Description of the task – Look through the data below for the line with "- colour: TURQUOISE" and the line with "- size: ORANGE", then output those two and all lines in between, exactly as written.

Scene edit records –
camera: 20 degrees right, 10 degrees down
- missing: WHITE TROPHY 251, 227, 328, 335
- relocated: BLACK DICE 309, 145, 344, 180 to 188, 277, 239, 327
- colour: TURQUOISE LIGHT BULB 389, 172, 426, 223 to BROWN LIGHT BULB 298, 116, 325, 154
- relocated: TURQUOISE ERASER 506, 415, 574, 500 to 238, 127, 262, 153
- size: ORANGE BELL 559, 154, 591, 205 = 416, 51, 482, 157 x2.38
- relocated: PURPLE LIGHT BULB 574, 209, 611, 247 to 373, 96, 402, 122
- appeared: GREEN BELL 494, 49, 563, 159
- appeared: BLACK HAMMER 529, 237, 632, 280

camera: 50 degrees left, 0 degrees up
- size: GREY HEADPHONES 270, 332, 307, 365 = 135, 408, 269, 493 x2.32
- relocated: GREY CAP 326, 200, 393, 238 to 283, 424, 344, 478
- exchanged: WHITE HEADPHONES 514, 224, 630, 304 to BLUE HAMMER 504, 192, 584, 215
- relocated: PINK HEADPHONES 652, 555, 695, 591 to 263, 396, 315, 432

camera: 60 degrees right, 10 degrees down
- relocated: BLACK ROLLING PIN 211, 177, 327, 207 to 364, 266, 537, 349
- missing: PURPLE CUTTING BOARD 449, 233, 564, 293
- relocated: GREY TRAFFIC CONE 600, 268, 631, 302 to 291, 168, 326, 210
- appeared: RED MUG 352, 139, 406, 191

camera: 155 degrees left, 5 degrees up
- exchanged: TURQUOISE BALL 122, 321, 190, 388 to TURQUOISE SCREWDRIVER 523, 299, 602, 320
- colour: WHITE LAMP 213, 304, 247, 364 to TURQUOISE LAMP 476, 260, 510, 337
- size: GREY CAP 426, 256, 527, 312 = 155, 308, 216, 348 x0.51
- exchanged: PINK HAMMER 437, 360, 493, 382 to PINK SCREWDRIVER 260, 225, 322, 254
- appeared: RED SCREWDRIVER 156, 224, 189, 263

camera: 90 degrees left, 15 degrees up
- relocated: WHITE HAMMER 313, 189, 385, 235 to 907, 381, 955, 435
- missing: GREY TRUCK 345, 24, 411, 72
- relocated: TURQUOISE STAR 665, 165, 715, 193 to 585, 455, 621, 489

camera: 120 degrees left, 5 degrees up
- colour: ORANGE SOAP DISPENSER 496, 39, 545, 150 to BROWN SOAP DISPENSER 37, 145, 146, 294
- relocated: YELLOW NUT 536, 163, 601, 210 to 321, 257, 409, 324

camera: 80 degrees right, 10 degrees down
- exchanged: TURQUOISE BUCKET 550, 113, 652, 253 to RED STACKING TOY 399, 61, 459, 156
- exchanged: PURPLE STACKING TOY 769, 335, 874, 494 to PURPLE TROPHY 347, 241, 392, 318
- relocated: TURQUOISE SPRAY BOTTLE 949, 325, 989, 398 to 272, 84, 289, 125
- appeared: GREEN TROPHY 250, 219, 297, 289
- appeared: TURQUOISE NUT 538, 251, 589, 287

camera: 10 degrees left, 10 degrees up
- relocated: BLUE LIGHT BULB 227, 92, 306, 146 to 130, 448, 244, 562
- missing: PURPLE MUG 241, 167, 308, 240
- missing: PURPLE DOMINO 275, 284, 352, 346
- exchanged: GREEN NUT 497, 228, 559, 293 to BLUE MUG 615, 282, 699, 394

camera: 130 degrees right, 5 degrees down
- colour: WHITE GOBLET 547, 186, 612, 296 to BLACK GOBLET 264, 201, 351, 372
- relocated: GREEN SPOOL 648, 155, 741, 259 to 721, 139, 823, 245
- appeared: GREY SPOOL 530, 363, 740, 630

Exercise answer –
- colour: TURQUOISE LIGHT BULB 389, 172, 426, 223 to BROWN LIGHT BULB 298, 116, 325, 154
- relocated: TURQUOISE ERASER 506, 415, 574, 500 to 238, 127, 262, 153
- size: ORANGE BELL 559, 154, 591, 205 = 416, 51, 482, 157 x2.38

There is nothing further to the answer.